- [Stored entries]

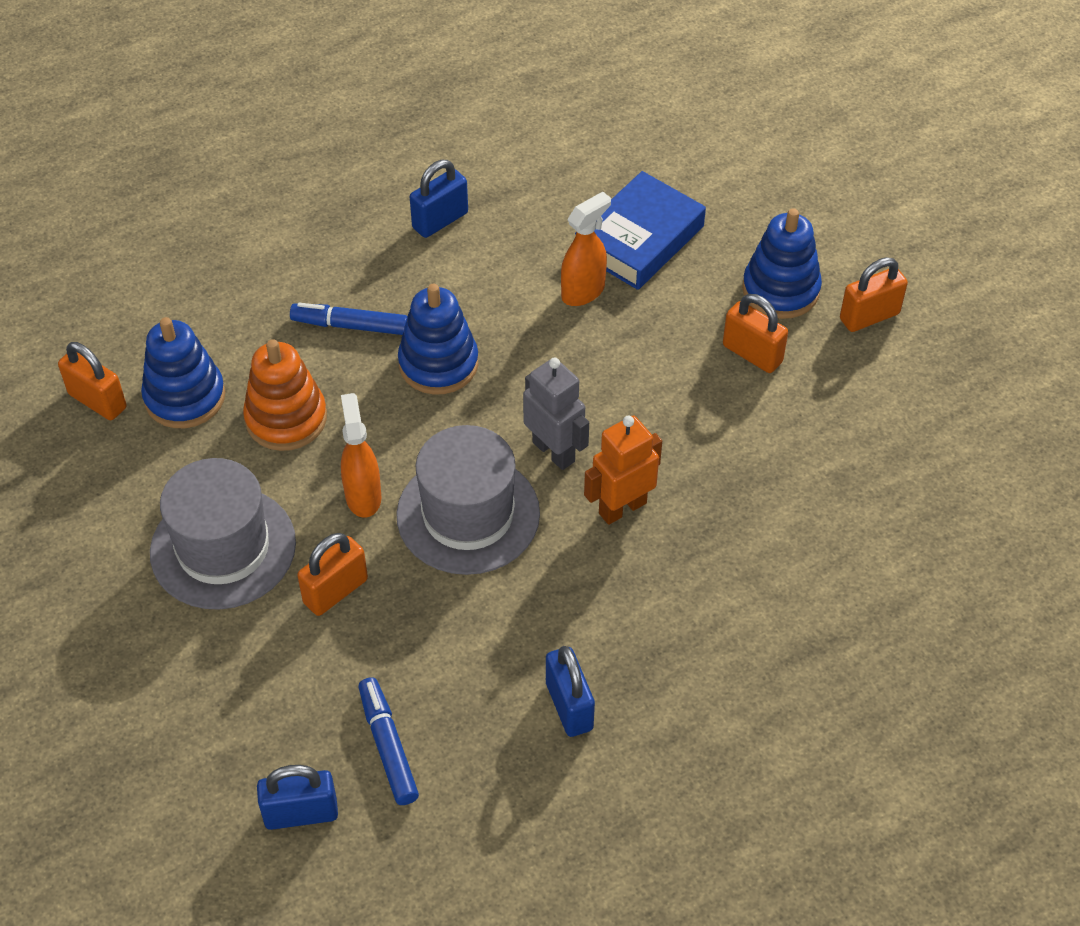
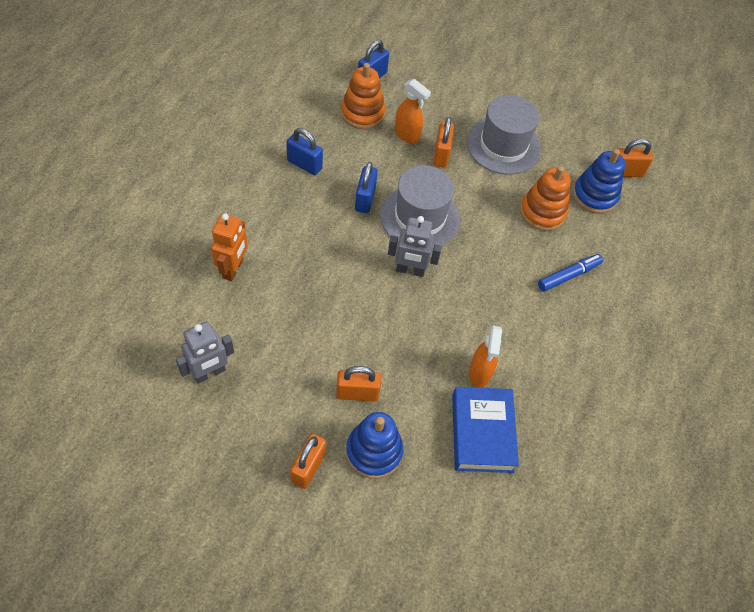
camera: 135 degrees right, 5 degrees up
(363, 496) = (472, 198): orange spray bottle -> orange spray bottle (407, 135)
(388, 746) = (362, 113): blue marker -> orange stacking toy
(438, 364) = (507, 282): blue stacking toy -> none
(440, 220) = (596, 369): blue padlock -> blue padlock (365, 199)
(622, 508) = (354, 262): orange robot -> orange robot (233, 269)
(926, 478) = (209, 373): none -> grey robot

---

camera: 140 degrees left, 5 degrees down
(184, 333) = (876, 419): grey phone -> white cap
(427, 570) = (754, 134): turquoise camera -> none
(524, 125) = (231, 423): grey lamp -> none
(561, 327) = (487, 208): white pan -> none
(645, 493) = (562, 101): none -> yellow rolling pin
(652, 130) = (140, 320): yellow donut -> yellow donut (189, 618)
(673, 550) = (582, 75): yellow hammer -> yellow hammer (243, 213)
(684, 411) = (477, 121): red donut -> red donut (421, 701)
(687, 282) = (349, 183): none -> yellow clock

- [WHAT TO PRODUCE]
With the first line being the one containing "(673, 550) = (582, 75): yellow" and the last line the one containing "(687, 282) = (349, 183): none -> yellow clock", transcribe exactly the lines above that fall in that range.

- [RESPONSE AREA]
(673, 550) = (582, 75): yellow hammer -> yellow hammer (243, 213)
(684, 411) = (477, 121): red donut -> red donut (421, 701)
(687, 282) = (349, 183): none -> yellow clock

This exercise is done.